Collected data entries

'''

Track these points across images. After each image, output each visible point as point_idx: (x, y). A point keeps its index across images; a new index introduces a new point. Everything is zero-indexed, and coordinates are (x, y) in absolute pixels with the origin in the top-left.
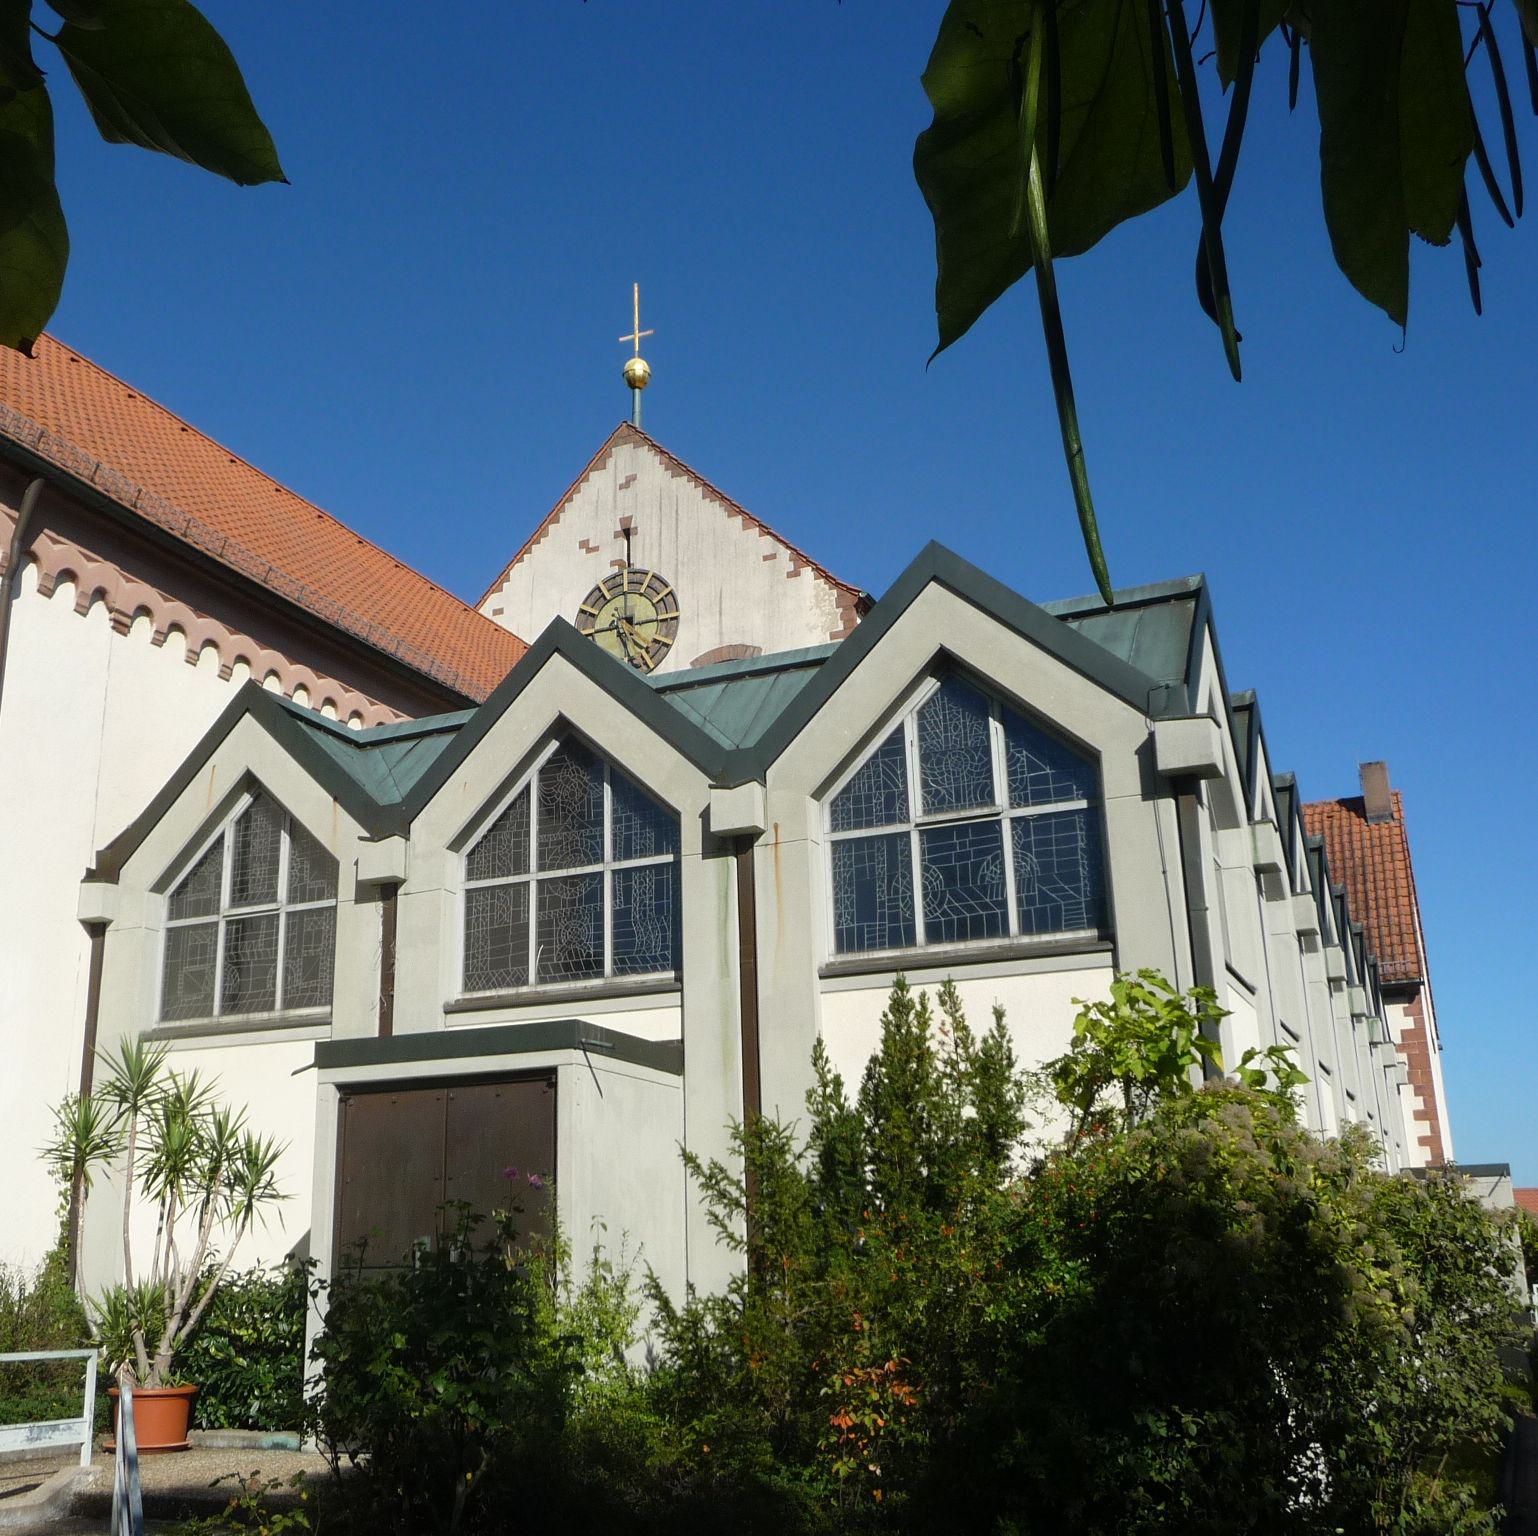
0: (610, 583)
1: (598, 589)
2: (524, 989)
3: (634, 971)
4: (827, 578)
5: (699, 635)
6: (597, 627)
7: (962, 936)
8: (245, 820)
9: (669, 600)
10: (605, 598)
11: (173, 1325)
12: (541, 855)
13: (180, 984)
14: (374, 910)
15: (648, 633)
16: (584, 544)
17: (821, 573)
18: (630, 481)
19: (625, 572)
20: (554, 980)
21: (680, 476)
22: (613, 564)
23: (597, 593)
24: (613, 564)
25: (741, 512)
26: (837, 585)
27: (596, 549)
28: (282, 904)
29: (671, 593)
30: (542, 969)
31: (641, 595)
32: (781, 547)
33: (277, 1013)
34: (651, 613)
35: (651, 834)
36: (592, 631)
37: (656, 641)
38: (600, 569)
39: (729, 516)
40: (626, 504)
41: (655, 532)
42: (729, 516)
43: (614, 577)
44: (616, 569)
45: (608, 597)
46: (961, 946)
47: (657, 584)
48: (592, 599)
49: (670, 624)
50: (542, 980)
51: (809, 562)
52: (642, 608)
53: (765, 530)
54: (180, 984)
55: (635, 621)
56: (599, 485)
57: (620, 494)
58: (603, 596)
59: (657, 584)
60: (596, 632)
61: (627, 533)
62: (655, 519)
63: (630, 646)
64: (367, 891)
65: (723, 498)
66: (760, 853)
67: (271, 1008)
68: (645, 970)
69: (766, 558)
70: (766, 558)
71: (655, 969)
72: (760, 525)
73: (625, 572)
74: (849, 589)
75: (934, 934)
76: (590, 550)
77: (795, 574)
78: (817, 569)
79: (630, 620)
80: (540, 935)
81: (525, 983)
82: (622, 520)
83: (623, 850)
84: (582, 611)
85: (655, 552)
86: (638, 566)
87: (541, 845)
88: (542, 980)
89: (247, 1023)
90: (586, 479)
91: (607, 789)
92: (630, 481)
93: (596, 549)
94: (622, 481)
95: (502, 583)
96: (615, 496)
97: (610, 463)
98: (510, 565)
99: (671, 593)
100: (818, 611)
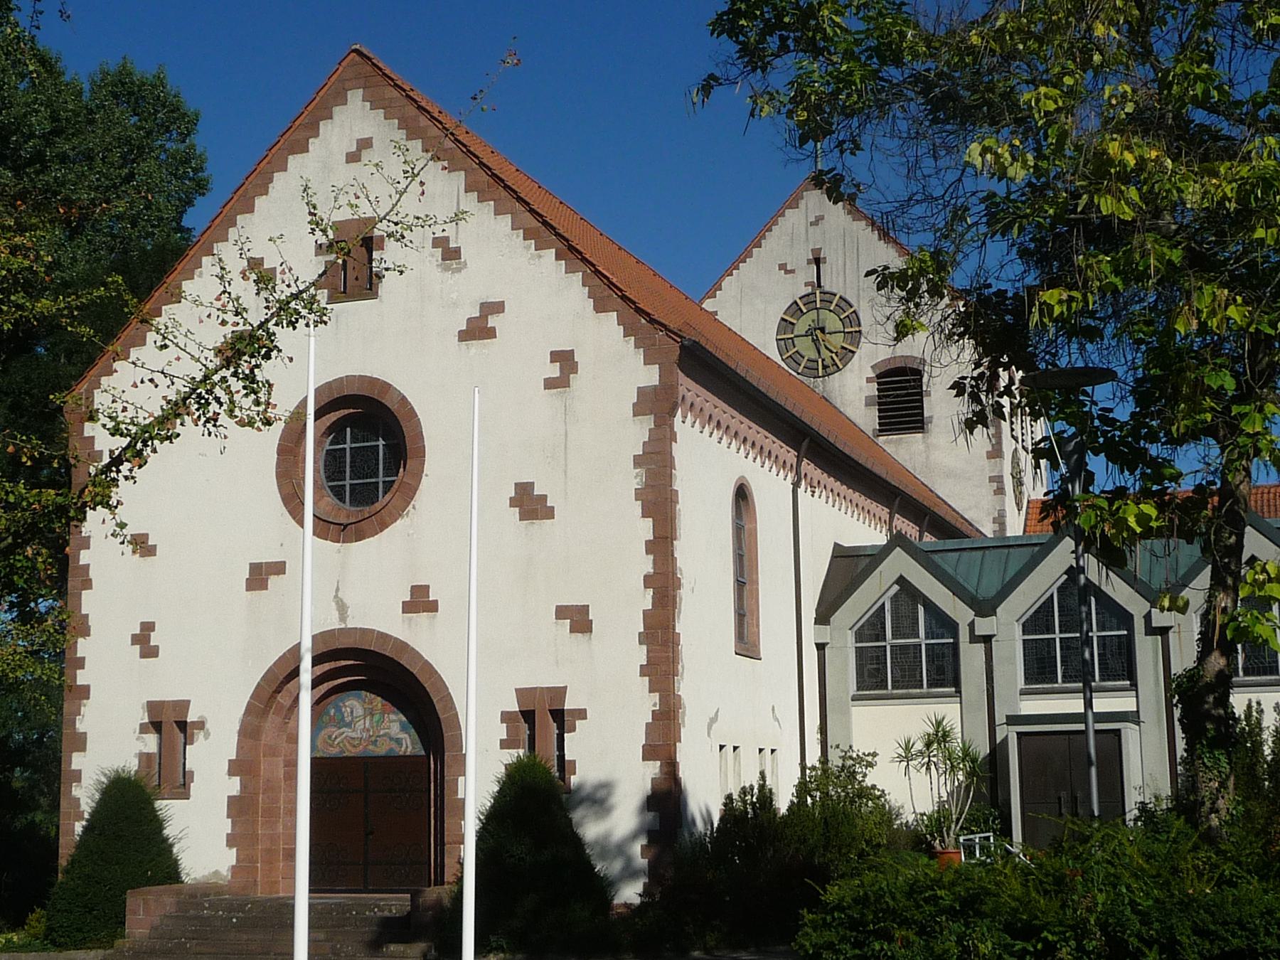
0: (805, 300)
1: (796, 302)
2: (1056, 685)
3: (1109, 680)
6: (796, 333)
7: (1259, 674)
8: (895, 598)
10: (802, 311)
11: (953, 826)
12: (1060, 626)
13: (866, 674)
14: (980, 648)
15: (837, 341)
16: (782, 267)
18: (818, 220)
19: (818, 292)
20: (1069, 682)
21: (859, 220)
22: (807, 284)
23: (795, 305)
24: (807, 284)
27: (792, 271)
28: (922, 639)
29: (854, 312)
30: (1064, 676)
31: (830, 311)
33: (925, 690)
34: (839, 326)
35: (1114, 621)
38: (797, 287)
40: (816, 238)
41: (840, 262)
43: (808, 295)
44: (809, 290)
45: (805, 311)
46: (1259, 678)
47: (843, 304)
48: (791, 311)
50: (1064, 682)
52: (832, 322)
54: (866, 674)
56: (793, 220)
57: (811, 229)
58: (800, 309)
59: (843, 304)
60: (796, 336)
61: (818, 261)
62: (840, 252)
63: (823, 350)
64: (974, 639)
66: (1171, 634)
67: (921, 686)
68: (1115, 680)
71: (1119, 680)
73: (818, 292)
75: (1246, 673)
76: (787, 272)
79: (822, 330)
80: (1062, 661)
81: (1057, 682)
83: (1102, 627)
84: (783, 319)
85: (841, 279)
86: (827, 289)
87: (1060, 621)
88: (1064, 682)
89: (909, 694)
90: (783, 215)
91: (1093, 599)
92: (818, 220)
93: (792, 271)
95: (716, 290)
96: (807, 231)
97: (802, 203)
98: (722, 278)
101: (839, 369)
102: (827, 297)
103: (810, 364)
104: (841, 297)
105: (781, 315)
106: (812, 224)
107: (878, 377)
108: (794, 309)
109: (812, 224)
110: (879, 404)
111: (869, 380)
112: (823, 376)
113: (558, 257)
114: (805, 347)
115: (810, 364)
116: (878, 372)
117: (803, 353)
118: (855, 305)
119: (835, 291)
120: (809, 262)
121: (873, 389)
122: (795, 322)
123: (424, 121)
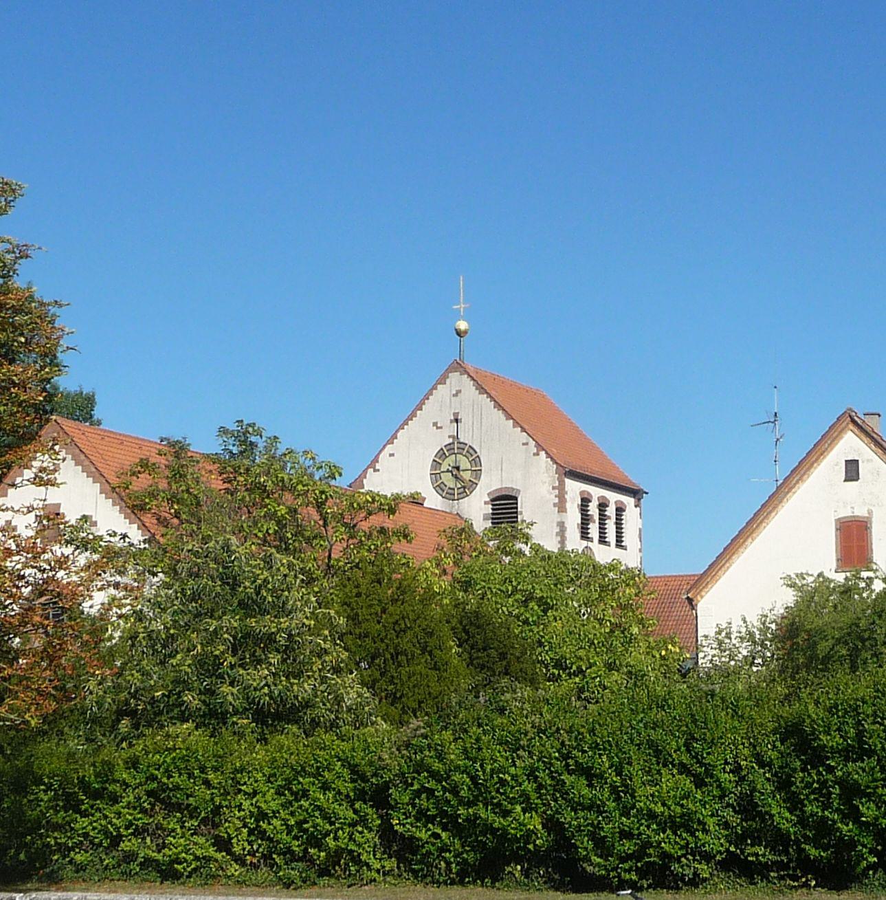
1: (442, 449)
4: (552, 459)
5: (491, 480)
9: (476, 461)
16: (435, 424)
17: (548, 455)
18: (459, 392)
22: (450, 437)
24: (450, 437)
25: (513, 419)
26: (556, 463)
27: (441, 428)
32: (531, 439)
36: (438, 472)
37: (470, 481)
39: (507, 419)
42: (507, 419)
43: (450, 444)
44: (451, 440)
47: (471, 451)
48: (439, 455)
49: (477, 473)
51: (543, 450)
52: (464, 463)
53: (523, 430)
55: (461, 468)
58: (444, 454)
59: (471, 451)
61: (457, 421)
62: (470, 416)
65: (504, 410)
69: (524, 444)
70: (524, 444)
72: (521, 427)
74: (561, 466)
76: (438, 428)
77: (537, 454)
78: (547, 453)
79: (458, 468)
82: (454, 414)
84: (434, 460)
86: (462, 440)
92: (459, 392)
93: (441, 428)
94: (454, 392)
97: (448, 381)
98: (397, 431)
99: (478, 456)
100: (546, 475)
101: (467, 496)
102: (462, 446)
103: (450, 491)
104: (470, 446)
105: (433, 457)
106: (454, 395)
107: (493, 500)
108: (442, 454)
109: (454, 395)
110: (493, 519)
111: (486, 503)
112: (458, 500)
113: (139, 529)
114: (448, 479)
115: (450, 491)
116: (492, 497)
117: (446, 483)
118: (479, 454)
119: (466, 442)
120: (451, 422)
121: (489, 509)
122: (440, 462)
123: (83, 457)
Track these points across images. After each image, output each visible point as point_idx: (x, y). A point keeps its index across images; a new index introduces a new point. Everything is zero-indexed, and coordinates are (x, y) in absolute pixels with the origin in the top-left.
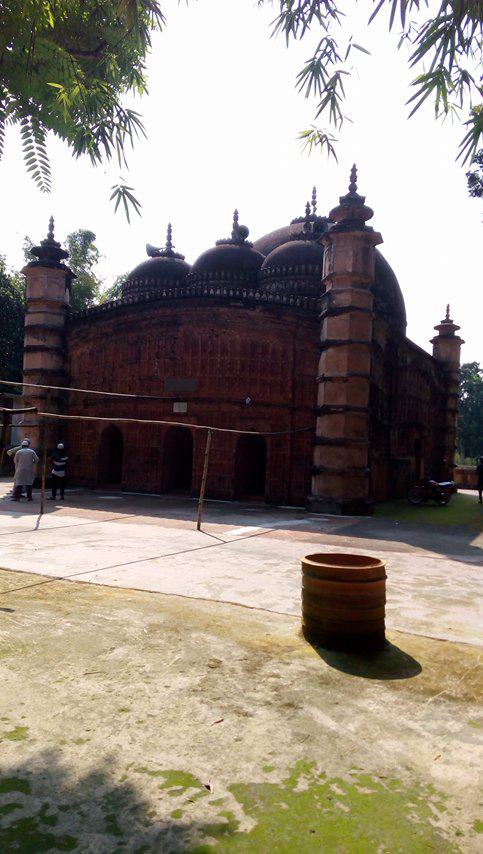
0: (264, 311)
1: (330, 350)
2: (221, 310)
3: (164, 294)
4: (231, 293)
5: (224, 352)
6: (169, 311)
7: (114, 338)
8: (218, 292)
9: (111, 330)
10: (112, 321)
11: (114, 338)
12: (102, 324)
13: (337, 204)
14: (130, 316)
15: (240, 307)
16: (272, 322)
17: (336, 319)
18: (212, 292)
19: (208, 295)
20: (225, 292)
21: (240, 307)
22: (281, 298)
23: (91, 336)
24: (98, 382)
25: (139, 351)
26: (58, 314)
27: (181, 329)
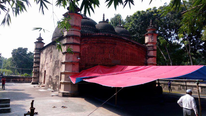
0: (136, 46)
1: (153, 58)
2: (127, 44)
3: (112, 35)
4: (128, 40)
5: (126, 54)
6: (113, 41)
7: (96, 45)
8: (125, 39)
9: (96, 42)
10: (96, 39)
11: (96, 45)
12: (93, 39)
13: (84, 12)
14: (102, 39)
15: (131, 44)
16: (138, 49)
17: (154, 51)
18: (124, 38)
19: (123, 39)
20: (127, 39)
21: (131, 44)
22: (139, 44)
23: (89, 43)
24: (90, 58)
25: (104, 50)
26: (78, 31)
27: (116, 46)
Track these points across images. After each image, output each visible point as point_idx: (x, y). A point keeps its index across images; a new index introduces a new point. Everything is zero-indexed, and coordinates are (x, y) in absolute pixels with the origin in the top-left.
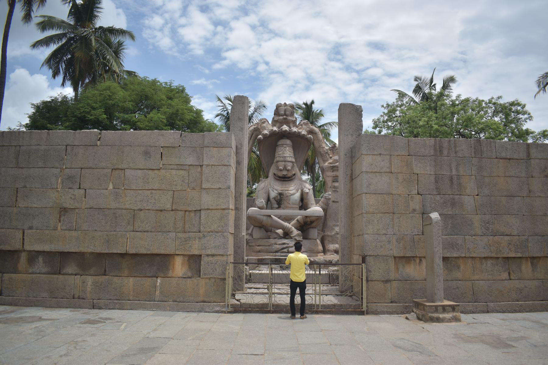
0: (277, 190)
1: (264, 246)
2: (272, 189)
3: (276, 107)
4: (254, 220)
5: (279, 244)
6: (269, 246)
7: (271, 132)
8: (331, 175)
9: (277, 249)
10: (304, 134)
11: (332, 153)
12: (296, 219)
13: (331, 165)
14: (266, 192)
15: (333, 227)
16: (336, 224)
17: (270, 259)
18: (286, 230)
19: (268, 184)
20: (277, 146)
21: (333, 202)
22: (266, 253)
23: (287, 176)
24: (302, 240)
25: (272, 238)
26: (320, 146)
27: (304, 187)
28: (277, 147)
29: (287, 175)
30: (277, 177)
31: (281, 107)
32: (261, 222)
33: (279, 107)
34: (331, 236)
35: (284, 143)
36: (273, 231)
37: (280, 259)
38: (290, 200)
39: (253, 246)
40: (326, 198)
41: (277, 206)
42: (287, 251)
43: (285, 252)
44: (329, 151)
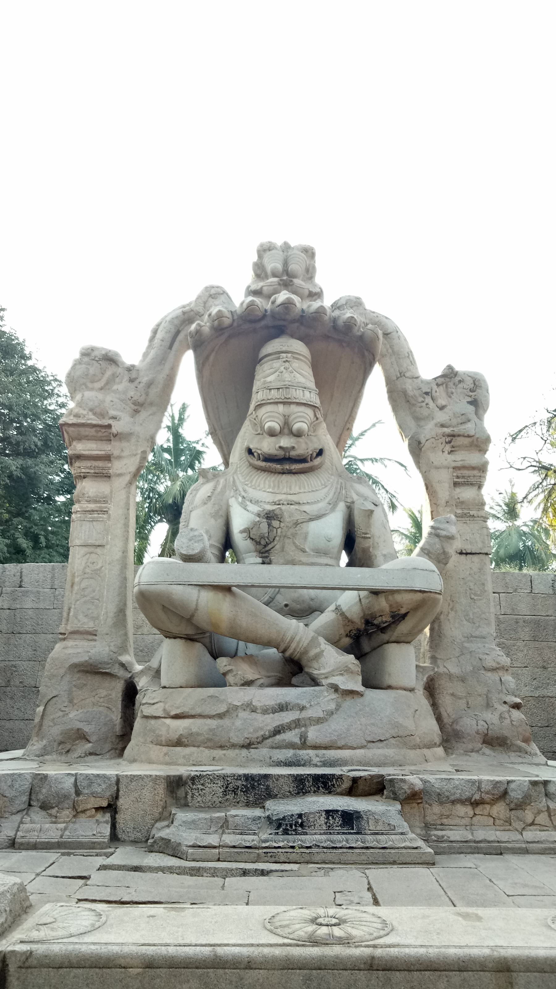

'''

* Challenge: Update the records from the start through the line containing "11: (173, 1325)", inclusive, by replacing "zero-indexed" with "0-indexed" and keeping everything else unchanged. Leave the pictures out of your answer.

* Correct output:
Track these points across images. After each image, output each visible point as point_idx: (x, y). A point keeps its index across images; a new index introduces a new point. Everything is 0-indexed, and coordinates are (x, y) in absolute pixels with the origin in the top-left.
0: (610, 583)
1: (598, 589)
2: (524, 989)
3: (634, 971)
4: (827, 578)
5: (699, 635)
6: (597, 627)
7: (962, 936)
8: (245, 820)
9: (669, 600)
10: (605, 598)
11: (173, 1325)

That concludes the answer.